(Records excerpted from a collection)
____________________
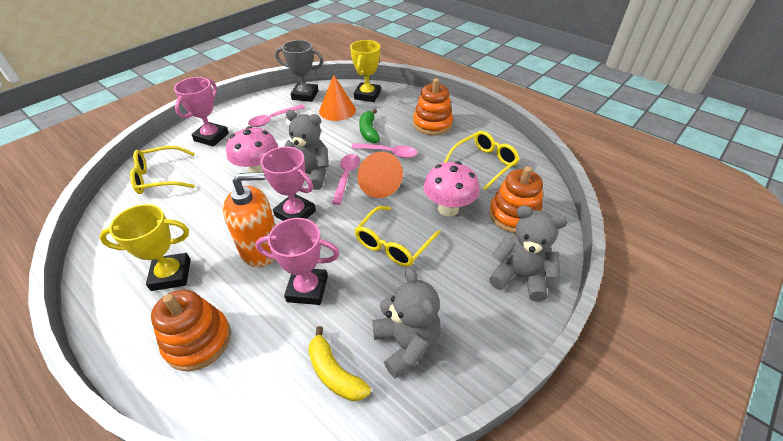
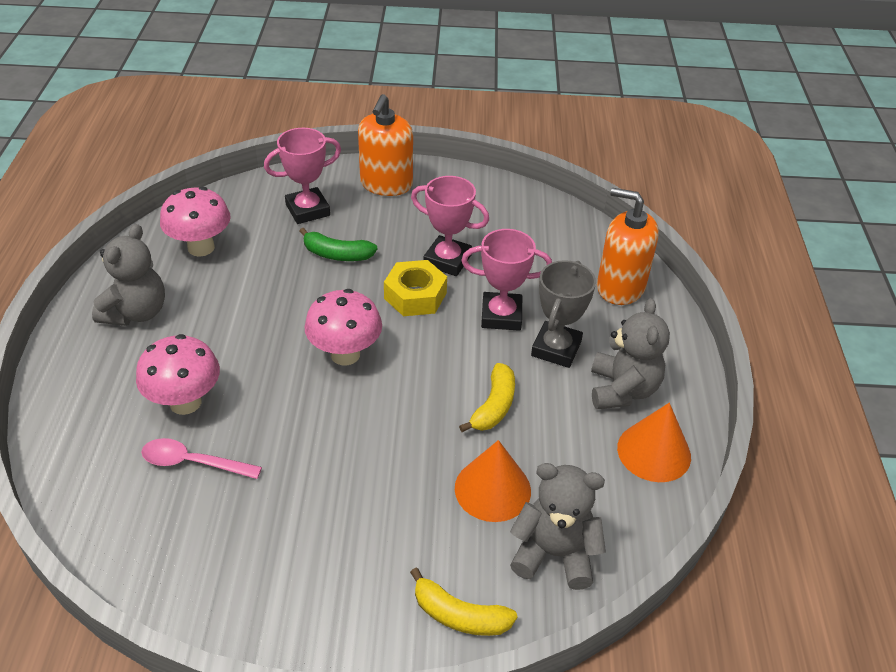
orange soap dispenser: 1 -> 2
orange stacking toy: 3 -> 0
pink mushroom: 2 -> 3
pink spoon: 3 -> 1
yellow banana: 1 -> 2
yellow glasses: 3 -> 0
yellow nut: 0 -> 1
yellow trophy: 2 -> 0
____________________
Transcribe every record above exactly, leaving out the pictures.

Response area:
orange soap dispenser: 1 -> 2
orange stacking toy: 3 -> 0
pink mushroom: 2 -> 3
pink spoon: 3 -> 1
yellow banana: 1 -> 2
yellow glasses: 3 -> 0
yellow nut: 0 -> 1
yellow trophy: 2 -> 0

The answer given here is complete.